• **AIM OF THE TASK**: Find the word "blue" in the data. Return every line where it appears.

+++ SOURCE MATERIAL

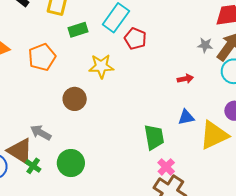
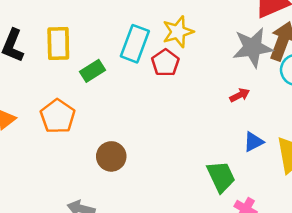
red pentagon: (135, 39) -> (165, 63), turned 30
gray star: (205, 45) -> (253, 48), size x2.0
yellow star: (101, 66) -> (178, 32), moved

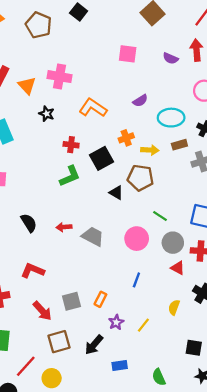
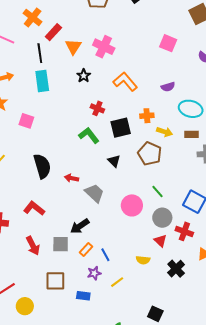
green L-shape: (70, 176) -> (89, 135), turned -120
black triangle: (116, 193) -> (114, 161), moved
black semicircle: (29, 223) -> (42, 166), size x1.4
blue line: (136, 280) -> (105, 255), moved, turned -64
yellow semicircle: (174, 307) -> (143, 260), moved, turned -120
brown square: (59, 342) -> (55, 281), moved
black arrow: (94, 345) -> (80, 226), moved
blue rectangle: (120, 366) -> (83, 296), moved

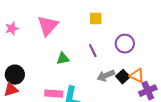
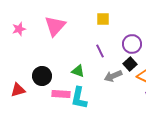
green triangle: (63, 59) -> (78, 71), moved, turned 32
black circle: (15, 75) -> (42, 76), moved
black square: (123, 77) -> (130, 64), moved

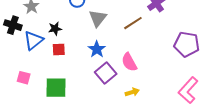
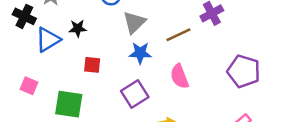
blue star: (97, 49) -> (140, 53), moved, turned 30
red square: (59, 50) -> (92, 65), moved
pink semicircle: (129, 62) -> (179, 76), moved

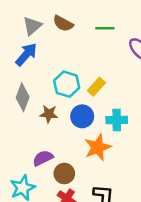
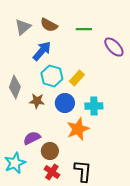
blue arrow: (26, 54) -> (42, 51), moved

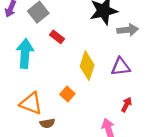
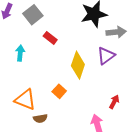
cyan arrow: (25, 53) -> (20, 53), size x0.6
purple triangle: (121, 67) -> (106, 56), moved, turned -30

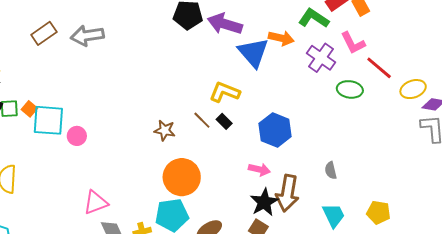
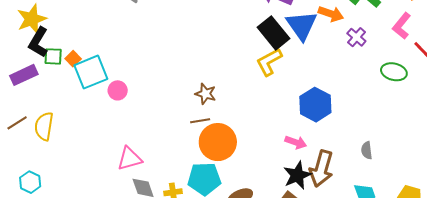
pink L-shape: (353, 43) -> (402, 26), turned 60
purple cross: (321, 58) -> (356, 37), moved, size x0.7
yellow L-shape: (225, 92) -> (269, 62), turned -56
cyan square: (48, 120) -> (91, 72), turned -32
brown line: (202, 120) -> (200, 121), moved, turned -60
black rectangle: (224, 121) -> (274, 33), moved, size x2.0

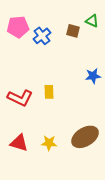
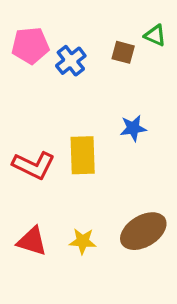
blue star: (93, 76) -> (133, 128), moved
yellow rectangle: (49, 92) -> (83, 155), size x1.6

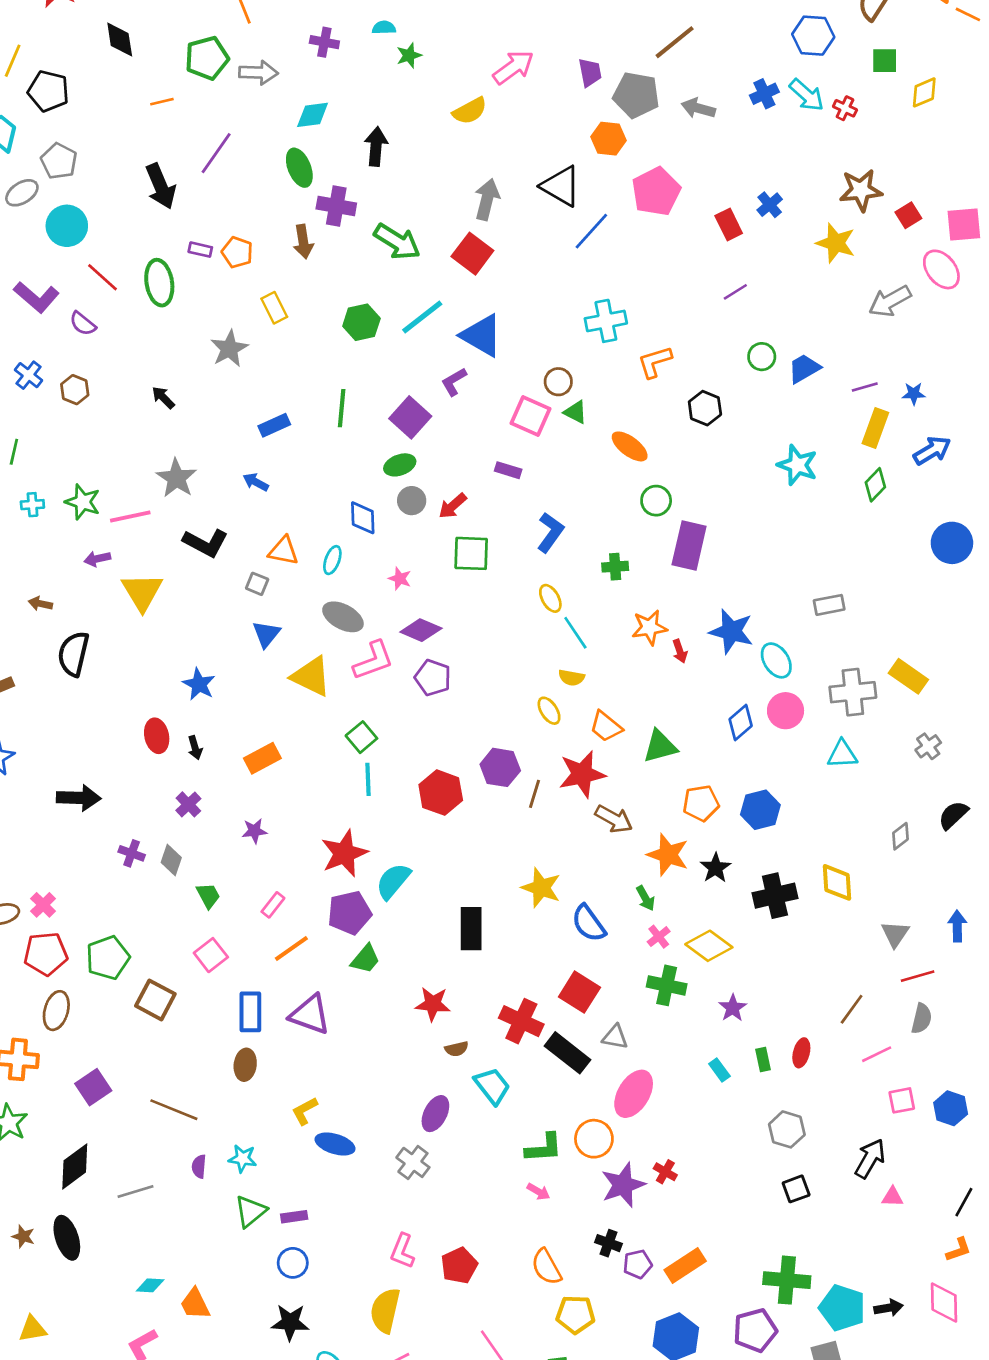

++++++

• **THE ANSWER**:
blue line: (136, 280) -> (105, 255), moved, turned -64
blue rectangle: (120, 366) -> (83, 296), moved
blue star: (97, 49) -> (140, 53), moved, turned 30
blue arrow: (26, 54) -> (42, 51), moved
blue star: (93, 76) -> (133, 128), moved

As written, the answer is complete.